§ **Dataset**:
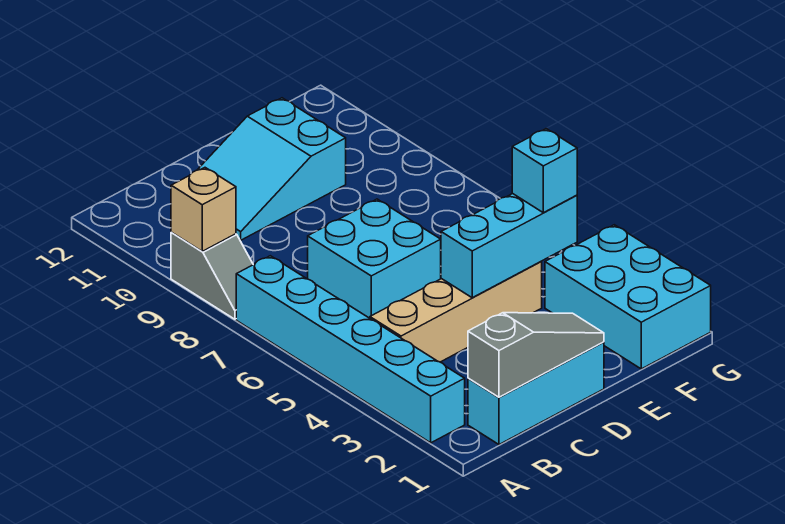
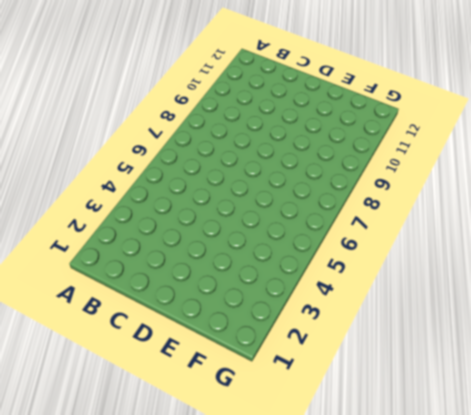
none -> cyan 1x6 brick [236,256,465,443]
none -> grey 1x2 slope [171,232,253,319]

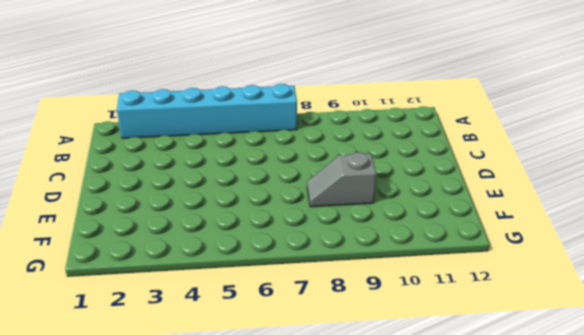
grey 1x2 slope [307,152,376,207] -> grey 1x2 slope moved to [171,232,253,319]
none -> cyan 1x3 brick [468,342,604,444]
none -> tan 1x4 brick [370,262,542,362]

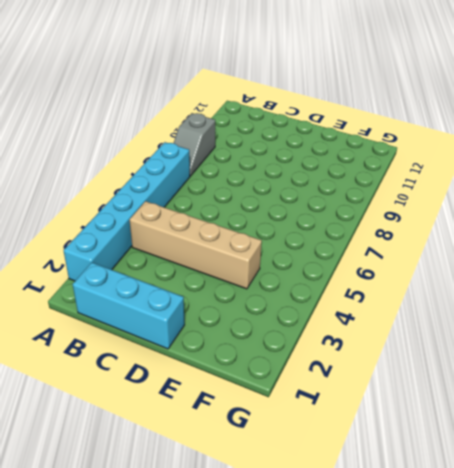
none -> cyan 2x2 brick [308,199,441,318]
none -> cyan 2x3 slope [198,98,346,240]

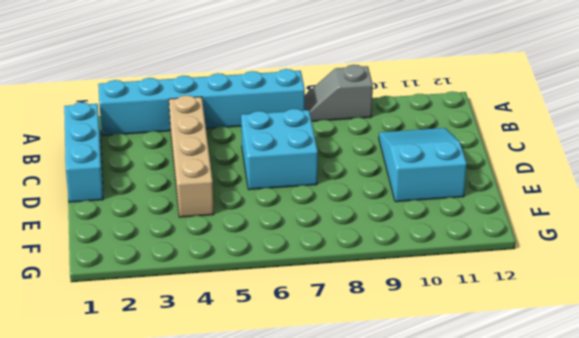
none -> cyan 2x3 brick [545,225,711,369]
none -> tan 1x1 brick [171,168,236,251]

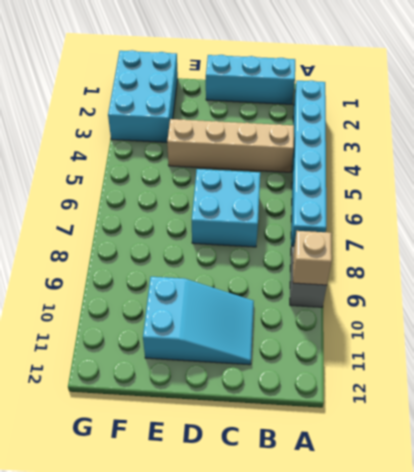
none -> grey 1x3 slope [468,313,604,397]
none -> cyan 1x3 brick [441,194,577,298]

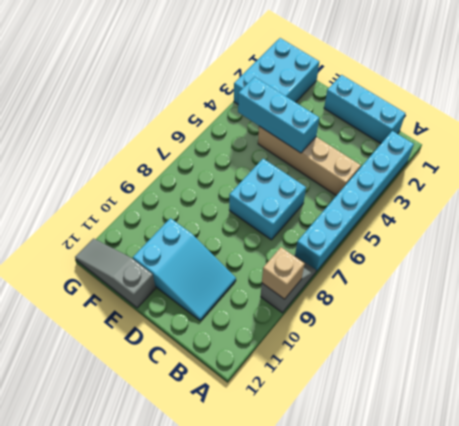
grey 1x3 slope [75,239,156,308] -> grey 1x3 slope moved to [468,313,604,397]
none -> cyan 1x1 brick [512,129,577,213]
...
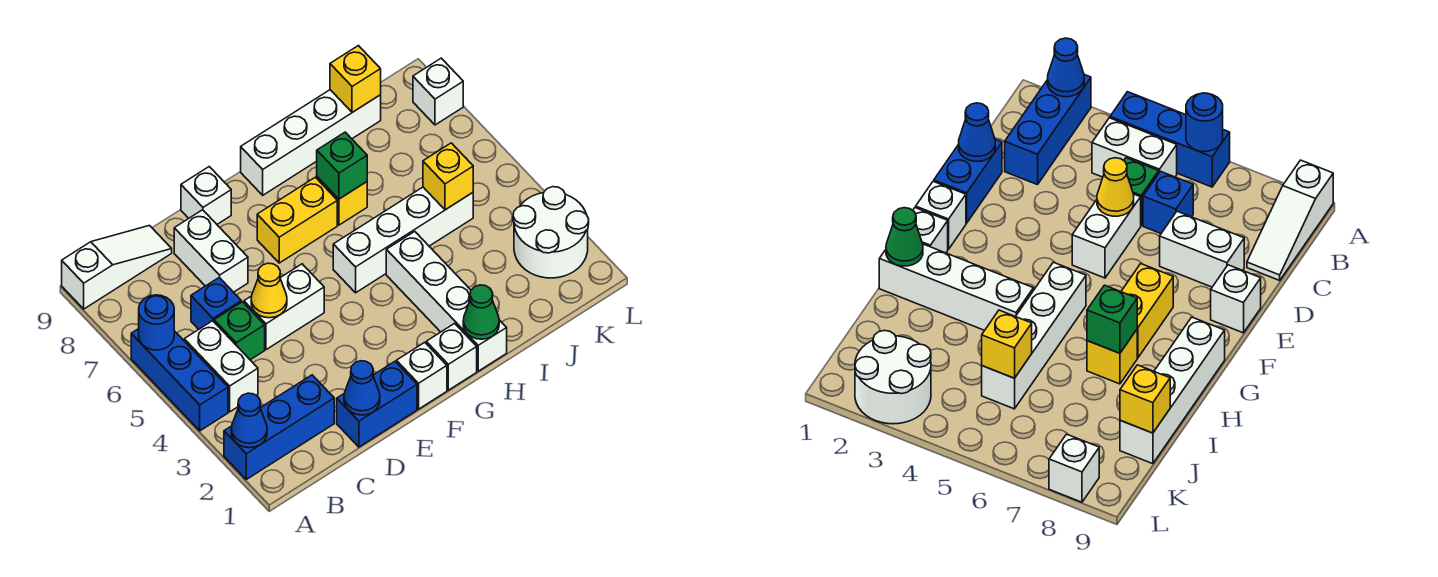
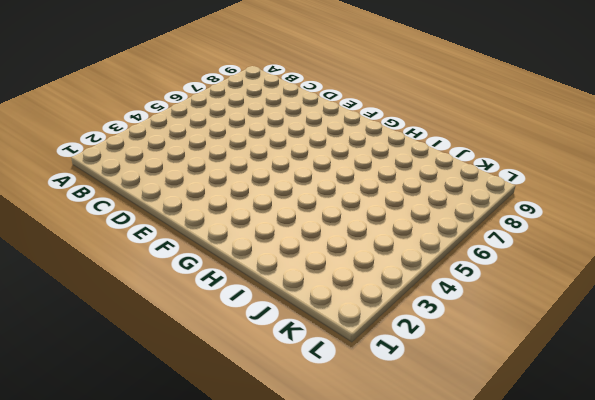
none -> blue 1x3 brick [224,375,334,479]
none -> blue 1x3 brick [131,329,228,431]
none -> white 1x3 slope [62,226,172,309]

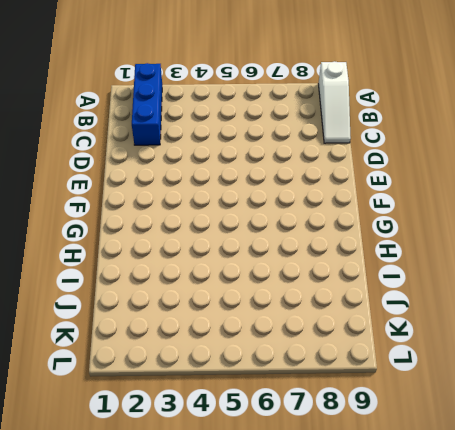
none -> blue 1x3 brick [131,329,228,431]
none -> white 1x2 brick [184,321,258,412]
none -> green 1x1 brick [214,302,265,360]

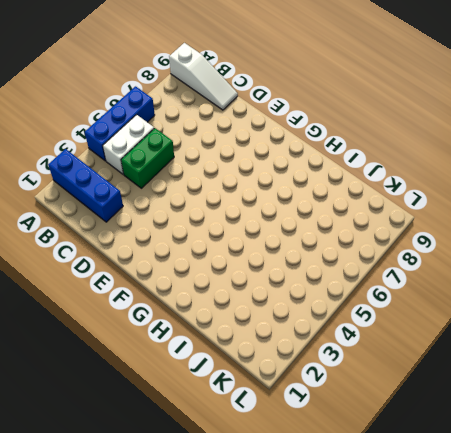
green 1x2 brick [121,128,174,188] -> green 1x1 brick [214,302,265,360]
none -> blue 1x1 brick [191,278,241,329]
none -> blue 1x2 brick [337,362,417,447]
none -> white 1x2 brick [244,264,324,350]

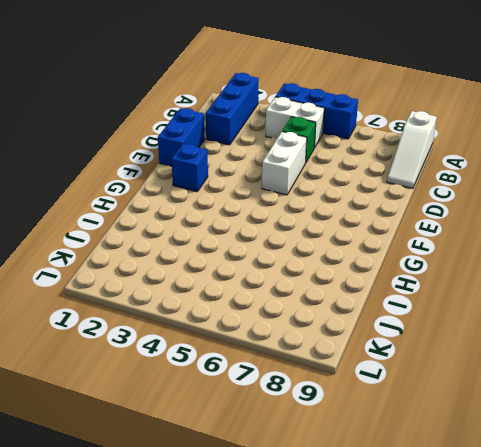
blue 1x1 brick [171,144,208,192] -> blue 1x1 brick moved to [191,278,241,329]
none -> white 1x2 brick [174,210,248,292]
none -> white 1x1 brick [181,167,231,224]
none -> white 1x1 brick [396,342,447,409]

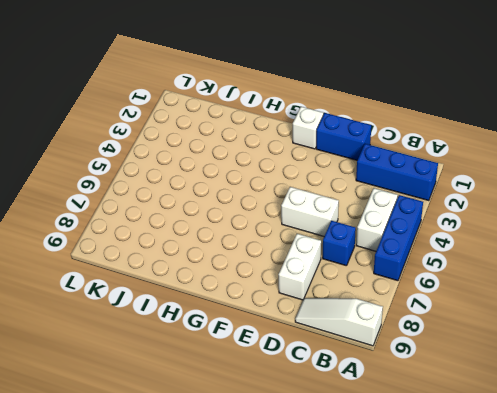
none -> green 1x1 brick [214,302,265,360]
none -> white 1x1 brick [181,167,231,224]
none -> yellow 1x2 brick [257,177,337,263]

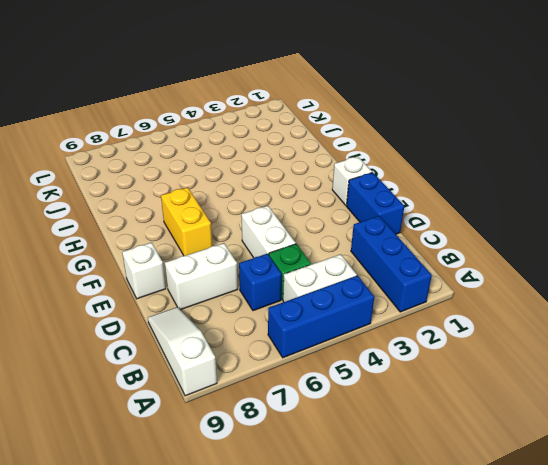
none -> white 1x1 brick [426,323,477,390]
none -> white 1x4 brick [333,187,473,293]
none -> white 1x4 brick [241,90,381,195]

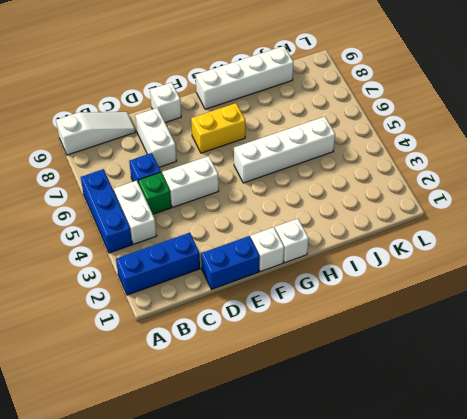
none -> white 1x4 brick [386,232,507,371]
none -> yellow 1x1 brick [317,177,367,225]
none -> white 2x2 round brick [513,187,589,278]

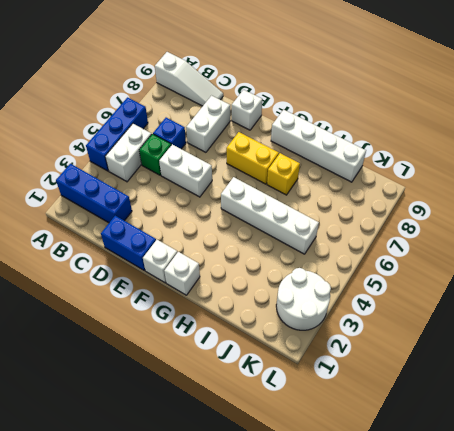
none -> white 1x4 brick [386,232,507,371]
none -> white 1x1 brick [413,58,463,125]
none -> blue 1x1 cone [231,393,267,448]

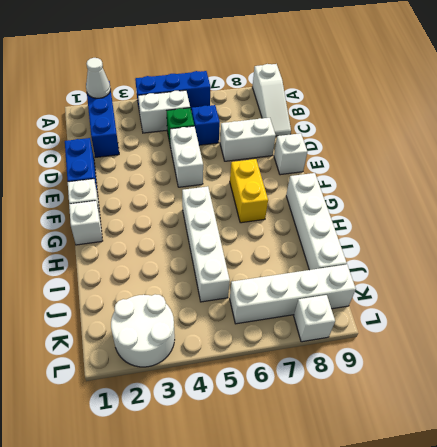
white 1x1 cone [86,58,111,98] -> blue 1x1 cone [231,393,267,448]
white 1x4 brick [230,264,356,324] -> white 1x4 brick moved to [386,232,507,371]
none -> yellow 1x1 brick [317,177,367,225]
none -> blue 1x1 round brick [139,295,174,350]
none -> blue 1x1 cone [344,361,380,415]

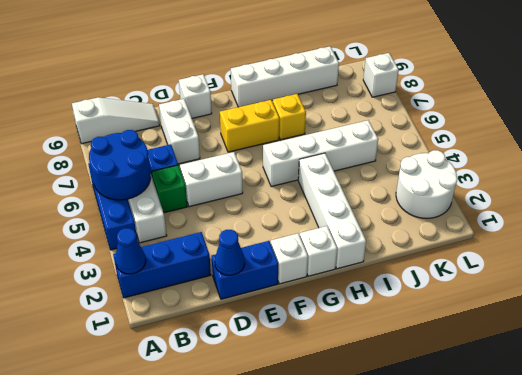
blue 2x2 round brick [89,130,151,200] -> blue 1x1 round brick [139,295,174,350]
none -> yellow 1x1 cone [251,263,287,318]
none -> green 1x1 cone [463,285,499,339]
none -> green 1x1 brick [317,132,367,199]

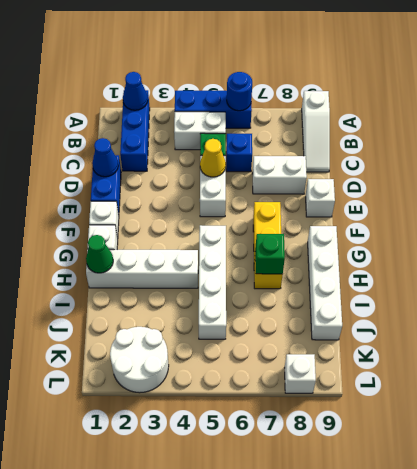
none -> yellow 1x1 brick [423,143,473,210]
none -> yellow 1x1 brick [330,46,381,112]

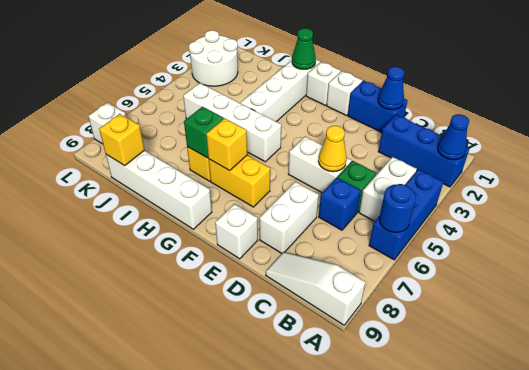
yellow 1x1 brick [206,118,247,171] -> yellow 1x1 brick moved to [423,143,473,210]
* * *
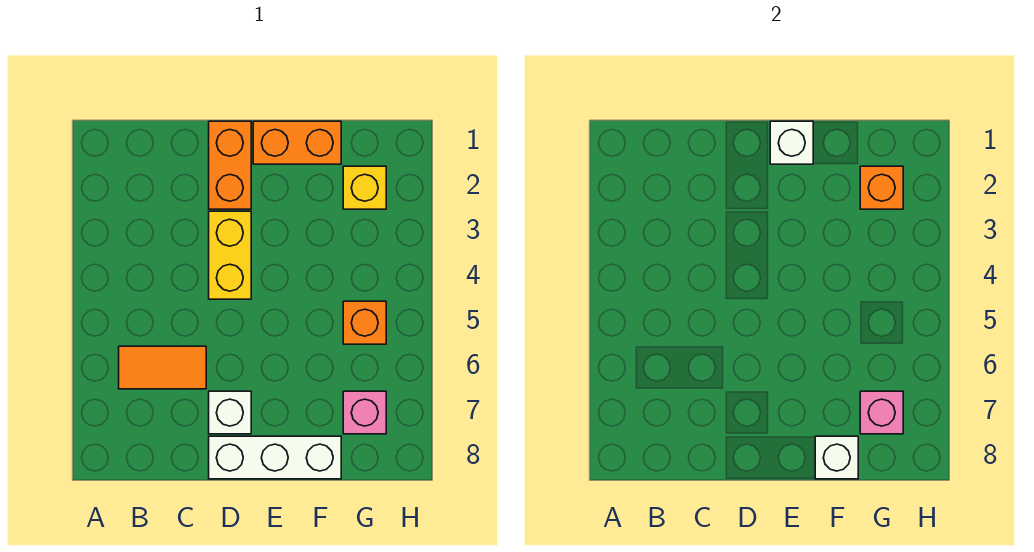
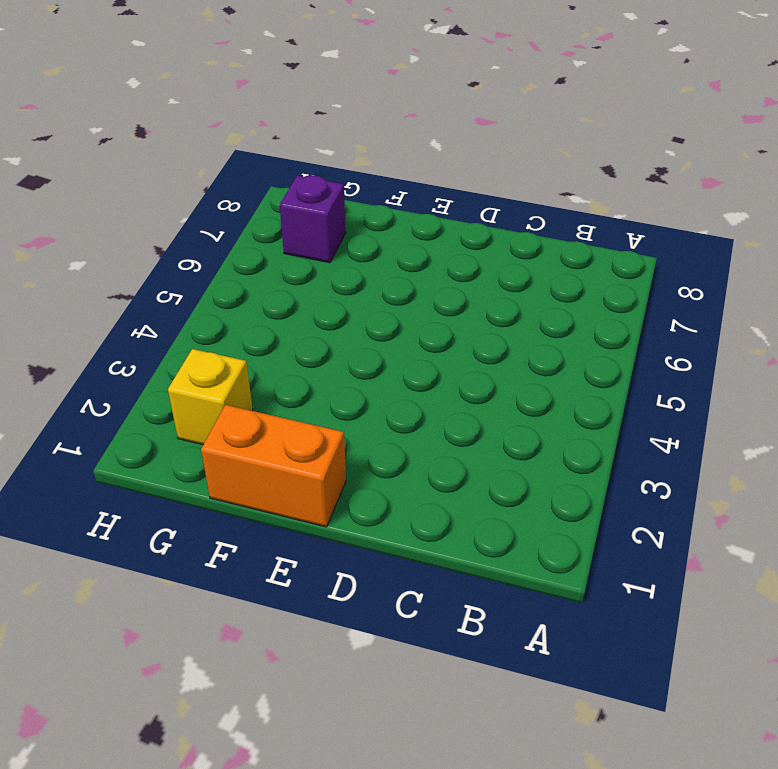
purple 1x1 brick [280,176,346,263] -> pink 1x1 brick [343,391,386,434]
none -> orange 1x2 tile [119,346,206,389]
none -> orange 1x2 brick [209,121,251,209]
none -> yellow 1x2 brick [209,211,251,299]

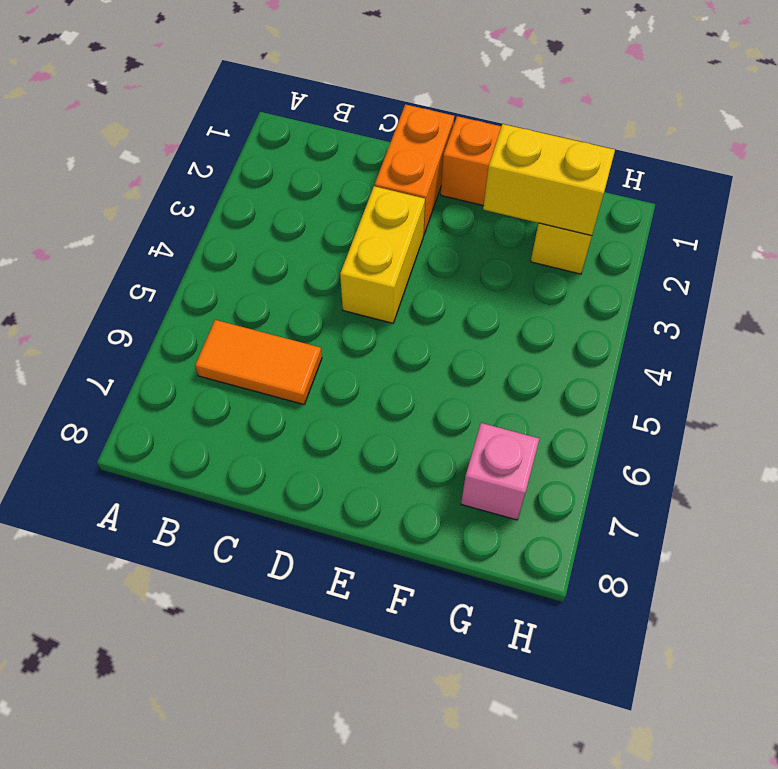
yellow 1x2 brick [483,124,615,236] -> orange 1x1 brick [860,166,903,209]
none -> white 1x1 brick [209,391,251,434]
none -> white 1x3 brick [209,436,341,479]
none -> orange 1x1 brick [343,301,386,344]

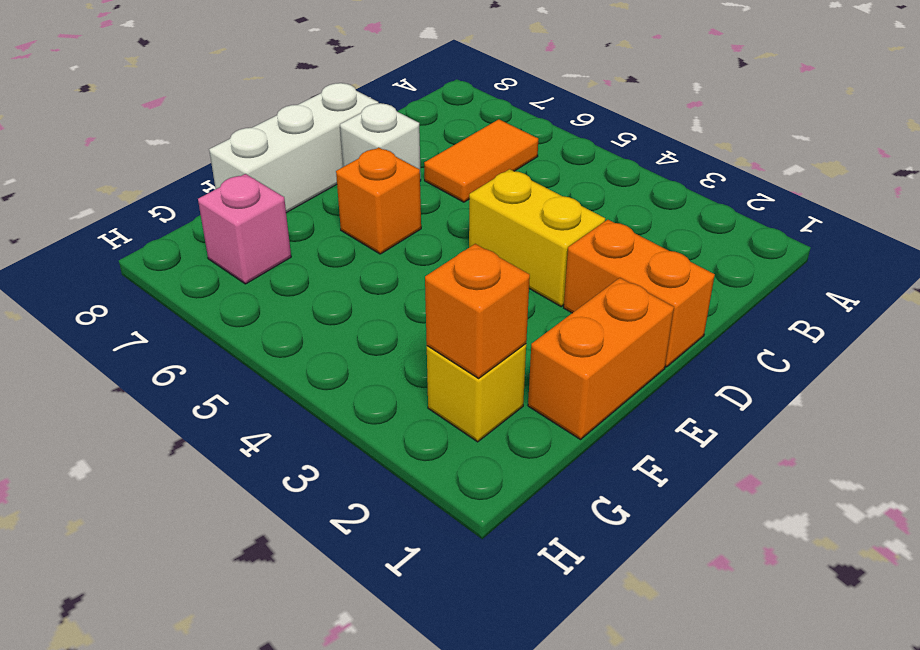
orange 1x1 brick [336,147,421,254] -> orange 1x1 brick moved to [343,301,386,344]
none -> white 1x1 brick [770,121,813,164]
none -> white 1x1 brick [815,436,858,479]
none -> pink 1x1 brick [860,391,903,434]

§ **Task**: Only lines containing the word "green" should appear in the answer, and every such line from the records above must be there.

§ **Answer section**:
none -> green 1x1 brick [214,302,265,360]
green 1x2 brick [121,128,174,188] -> green 1x1 brick [214,302,265,360]
none -> green 1x1 brick [214,302,265,360]
none -> green 1x1 cone [463,285,499,339]
none -> green 1x1 brick [317,132,367,199]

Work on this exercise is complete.